__Work to complete__.
Would you please write out each entry that follows, exactly as written?

────────────────────

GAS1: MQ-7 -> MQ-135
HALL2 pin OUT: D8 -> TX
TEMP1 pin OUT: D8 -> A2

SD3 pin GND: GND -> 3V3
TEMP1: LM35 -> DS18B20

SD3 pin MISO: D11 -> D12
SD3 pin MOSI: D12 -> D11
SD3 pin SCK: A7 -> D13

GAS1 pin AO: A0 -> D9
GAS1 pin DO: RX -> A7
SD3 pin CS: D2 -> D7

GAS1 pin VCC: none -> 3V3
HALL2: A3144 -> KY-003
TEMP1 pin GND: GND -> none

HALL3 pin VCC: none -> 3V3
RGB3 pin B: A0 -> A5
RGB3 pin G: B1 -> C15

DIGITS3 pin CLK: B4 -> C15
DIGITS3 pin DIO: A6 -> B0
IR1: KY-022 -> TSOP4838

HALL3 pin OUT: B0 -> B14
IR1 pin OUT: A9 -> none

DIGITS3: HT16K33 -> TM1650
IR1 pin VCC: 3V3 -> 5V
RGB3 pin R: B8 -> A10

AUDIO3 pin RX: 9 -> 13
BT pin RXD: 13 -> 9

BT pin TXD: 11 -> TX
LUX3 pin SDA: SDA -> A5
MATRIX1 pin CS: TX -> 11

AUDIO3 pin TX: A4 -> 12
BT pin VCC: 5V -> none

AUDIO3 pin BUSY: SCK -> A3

────────────────────

__Result for this exercise__.
GAS1: MQ-7 -> MQ-135
HALL2 pin OUT: D8 -> TX
TEMP1 pin OUT: D8 -> A2

SD3 pin GND: GND -> 3V3
TEMP1: LM35 -> DS18B20

SD3 pin MISO: D11 -> D12
SD3 pin MOSI: D12 -> D11
SD3 pin SCK: A7 -> D13

GAS1 pin AO: A0 -> D9
GAS1 pin DO: RX -> A7
SD3 pin CS: D2 -> D7

GAS1 pin VCC: none -> 3V3
HALL2: A3144 -> KY-003
TEMP1 pin GND: GND -> none

HALL3 pin VCC: none -> 3V3
RGB3 pin B: A0 -> A5
RGB3 pin G: B1 -> C15

DIGITS3 pin CLK: B4 -> C15
DIGITS3 pin DIO: A6 -> B0
IR1: KY-022 -> TSOP4838

HALL3 pin OUT: B0 -> B14
IR1 pin OUT: A9 -> none

DIGITS3: HT16K33 -> TM1650
IR1 pin VCC: 3V3 -> 5V
RGB3 pin R: B8 -> A10

AUDIO3 pin RX: 9 -> 13
BT pin RXD: 13 -> 9

BT pin TXD: 11 -> TX
LUX3 pin SDA: SDA -> A5
MATRIX1 pin CS: TX -> 11

AUDIO3 pin TX: A4 -> 12
BT pin VCC: 5V -> none

AUDIO3 pin BUSY: SCK -> A3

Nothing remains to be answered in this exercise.